Exercise data below:

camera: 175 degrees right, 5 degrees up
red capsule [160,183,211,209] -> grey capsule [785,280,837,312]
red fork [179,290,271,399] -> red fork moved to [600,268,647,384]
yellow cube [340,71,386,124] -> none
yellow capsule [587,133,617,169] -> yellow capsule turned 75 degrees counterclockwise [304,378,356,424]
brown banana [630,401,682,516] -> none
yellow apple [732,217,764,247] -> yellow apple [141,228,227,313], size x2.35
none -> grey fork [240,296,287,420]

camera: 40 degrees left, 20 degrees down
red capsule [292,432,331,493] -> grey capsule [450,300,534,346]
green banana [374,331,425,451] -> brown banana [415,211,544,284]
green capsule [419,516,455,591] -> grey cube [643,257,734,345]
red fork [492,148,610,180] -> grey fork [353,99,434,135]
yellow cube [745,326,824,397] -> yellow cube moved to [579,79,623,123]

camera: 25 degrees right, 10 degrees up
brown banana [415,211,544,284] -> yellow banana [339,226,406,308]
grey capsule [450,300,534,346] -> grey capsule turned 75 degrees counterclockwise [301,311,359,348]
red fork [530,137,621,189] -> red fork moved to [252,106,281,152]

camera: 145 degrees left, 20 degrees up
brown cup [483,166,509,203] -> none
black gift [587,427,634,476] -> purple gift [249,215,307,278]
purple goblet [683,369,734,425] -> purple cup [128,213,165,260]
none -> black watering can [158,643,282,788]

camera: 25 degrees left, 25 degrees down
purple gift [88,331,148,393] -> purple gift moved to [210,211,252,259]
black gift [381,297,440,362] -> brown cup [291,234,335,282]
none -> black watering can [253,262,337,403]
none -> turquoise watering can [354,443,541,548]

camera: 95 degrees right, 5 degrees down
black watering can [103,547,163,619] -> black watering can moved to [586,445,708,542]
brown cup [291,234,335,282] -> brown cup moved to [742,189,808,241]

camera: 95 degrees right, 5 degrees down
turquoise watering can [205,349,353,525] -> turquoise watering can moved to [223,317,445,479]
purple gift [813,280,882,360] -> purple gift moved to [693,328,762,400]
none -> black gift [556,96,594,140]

End of Exercise data.

▶ [What you should do]: Check each line of the data for "banana". Copy the lines where it turns up.

▶ [Task output]:
brown banana [630,401,682,516] -> none
green banana [374,331,425,451] -> brown banana [415,211,544,284]
brown banana [415,211,544,284] -> yellow banana [339,226,406,308]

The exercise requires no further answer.